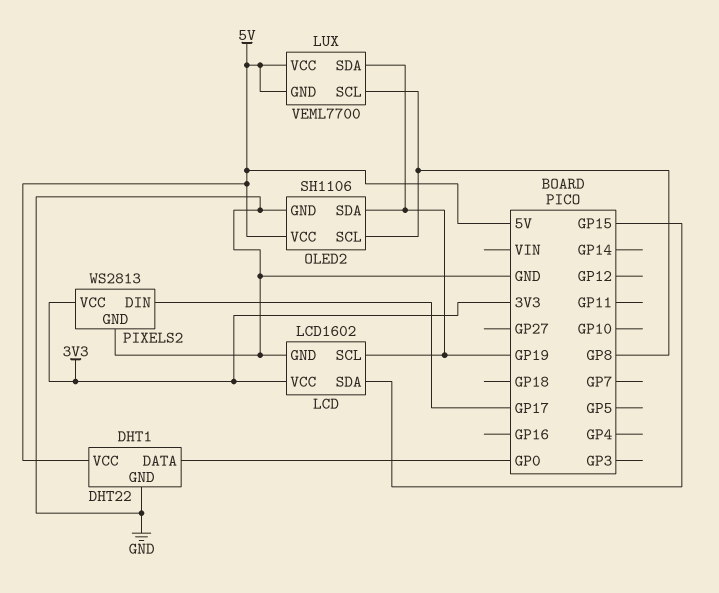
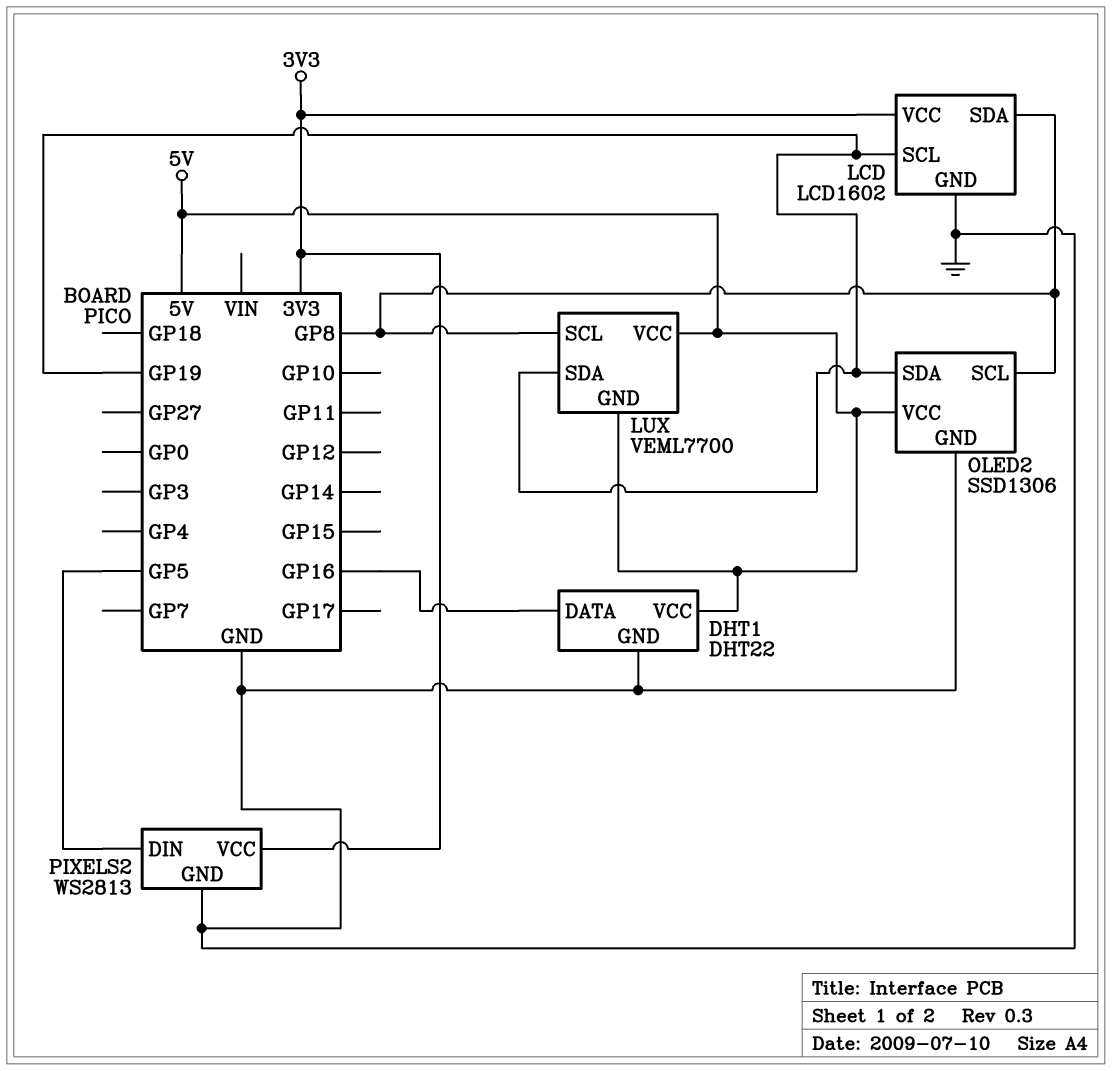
DHT1 pin DATA: GP0 -> GP16
LCD pin SDA: GP15 -> GP8
OLED2: SH1106 -> SSD1306
PIXELS2 pin DIN: GP17 -> GP5

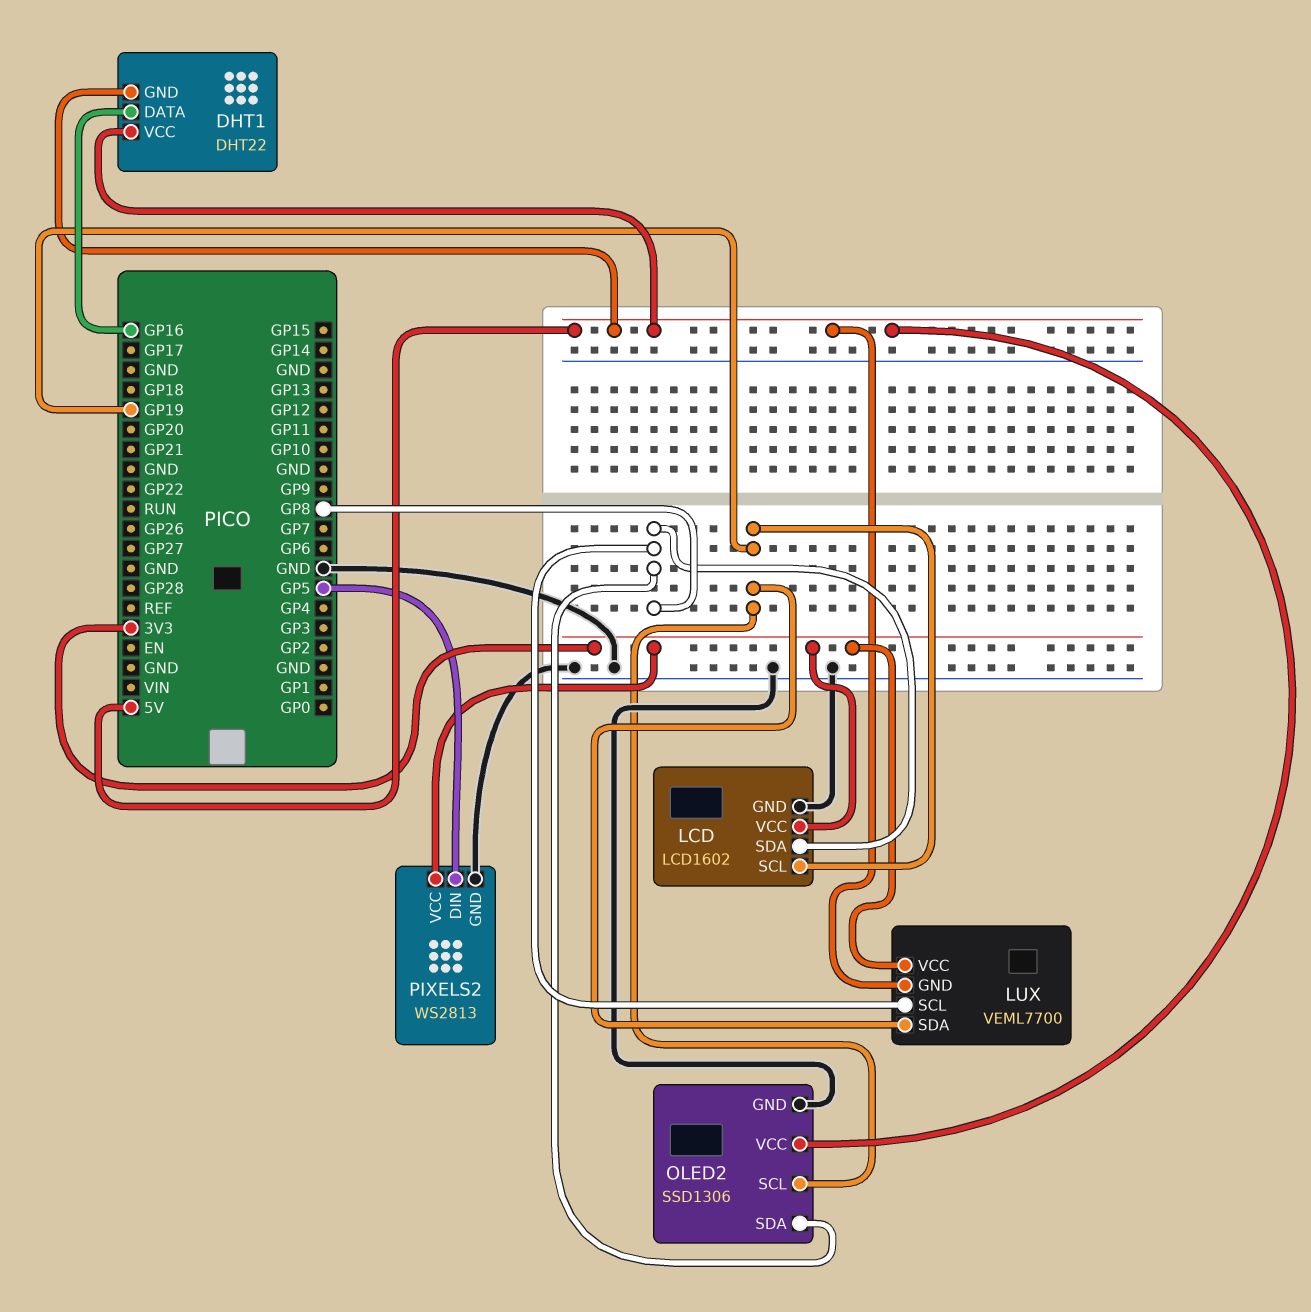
DHT1 pin GND: GND -> 5V
LUX pin VCC: 5V -> 3V3
OLED2 pin SCL: GP8 -> GP19
OLED2 pin SDA: GP19 -> GP8

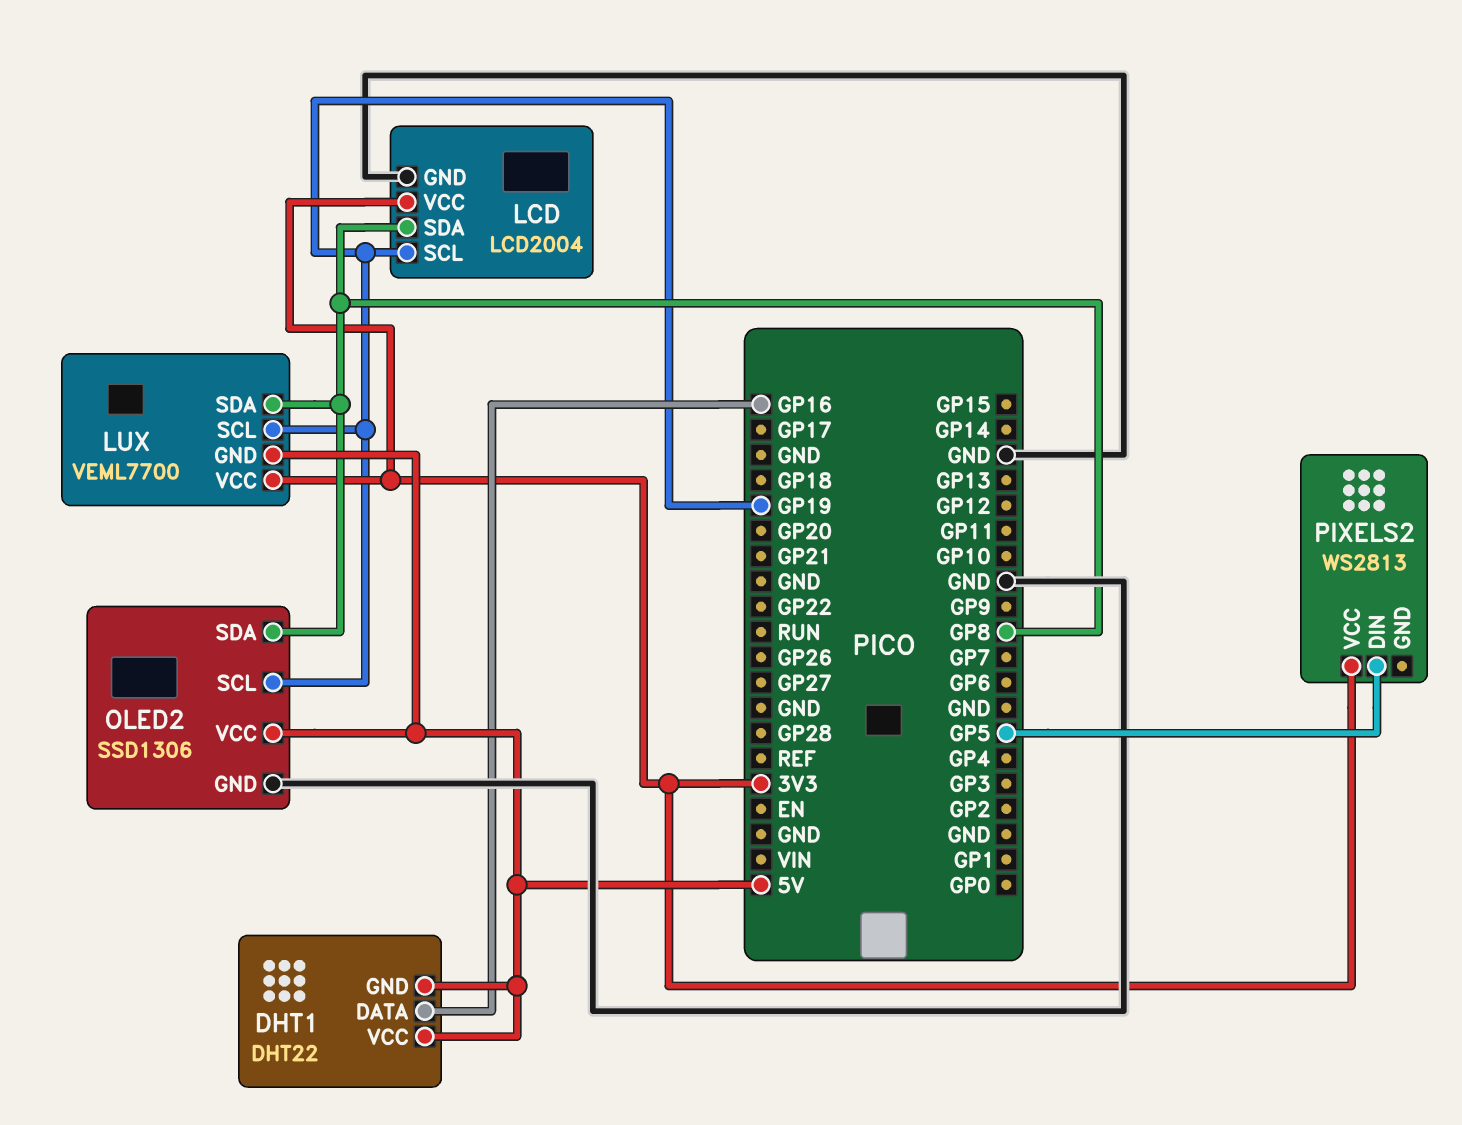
LCD: LCD1602 -> LCD2004
LUX pin SCL: GP8 -> GP19
LUX pin SDA: GP19 -> GP8
PIXELS2 pin GND: GND -> none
______________________________
Set down exactly, and only, the lines from the one holding "DHT1 pin GND: GND -> 5V" to the end of the records above, leaving every picture out.

DHT1 pin GND: GND -> 5V
LUX pin VCC: 5V -> 3V3
OLED2 pin SCL: GP8 -> GP19
OLED2 pin SDA: GP19 -> GP8

LCD: LCD1602 -> LCD2004
LUX pin SCL: GP8 -> GP19
LUX pin SDA: GP19 -> GP8
PIXELS2 pin GND: GND -> none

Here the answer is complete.